§ **Exercise**
All lines from the one containing "orange button [146,242,183,266]" down to the final line of the entries below: return them exactly.

═══ Supplied material ═══

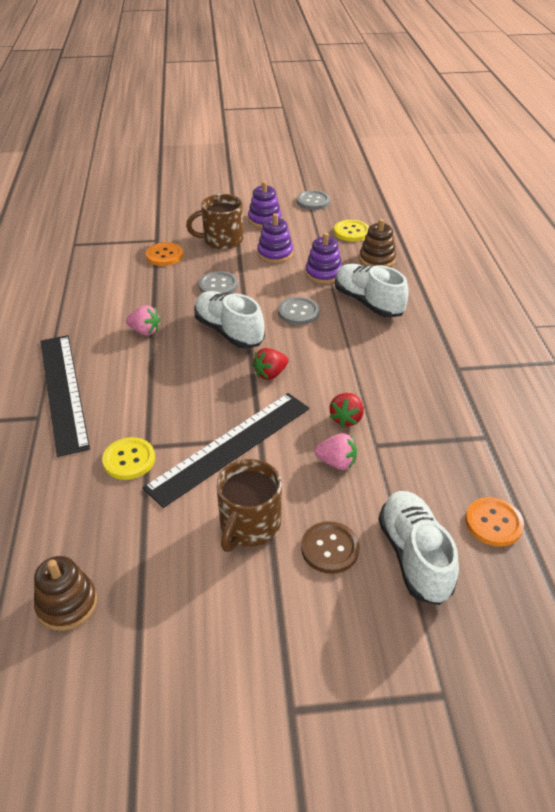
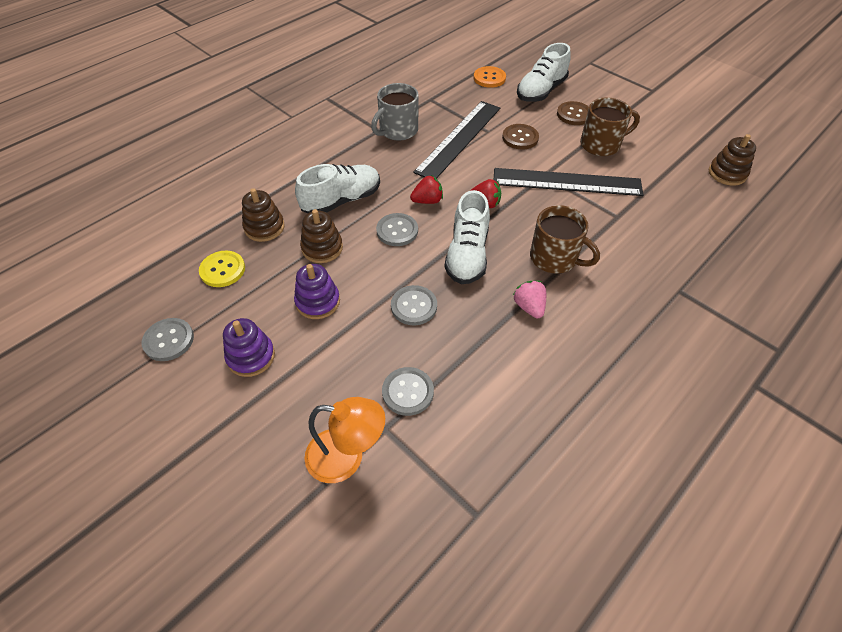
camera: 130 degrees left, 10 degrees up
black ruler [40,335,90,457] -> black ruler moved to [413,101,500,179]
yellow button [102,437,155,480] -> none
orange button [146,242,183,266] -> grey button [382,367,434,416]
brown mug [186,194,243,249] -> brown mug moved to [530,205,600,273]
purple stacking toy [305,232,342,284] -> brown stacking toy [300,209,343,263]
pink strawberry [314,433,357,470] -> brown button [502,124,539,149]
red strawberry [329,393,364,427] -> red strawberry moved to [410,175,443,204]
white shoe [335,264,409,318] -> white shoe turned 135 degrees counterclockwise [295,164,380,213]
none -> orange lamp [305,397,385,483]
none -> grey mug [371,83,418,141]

═══

§ **Exercise answer**
orange button [146,242,183,266] -> grey button [382,367,434,416]
brown mug [186,194,243,249] -> brown mug moved to [530,205,600,273]
purple stacking toy [305,232,342,284] -> brown stacking toy [300,209,343,263]
pink strawberry [314,433,357,470] -> brown button [502,124,539,149]
red strawberry [329,393,364,427] -> red strawberry moved to [410,175,443,204]
white shoe [335,264,409,318] -> white shoe turned 135 degrees counterclockwise [295,164,380,213]
none -> orange lamp [305,397,385,483]
none -> grey mug [371,83,418,141]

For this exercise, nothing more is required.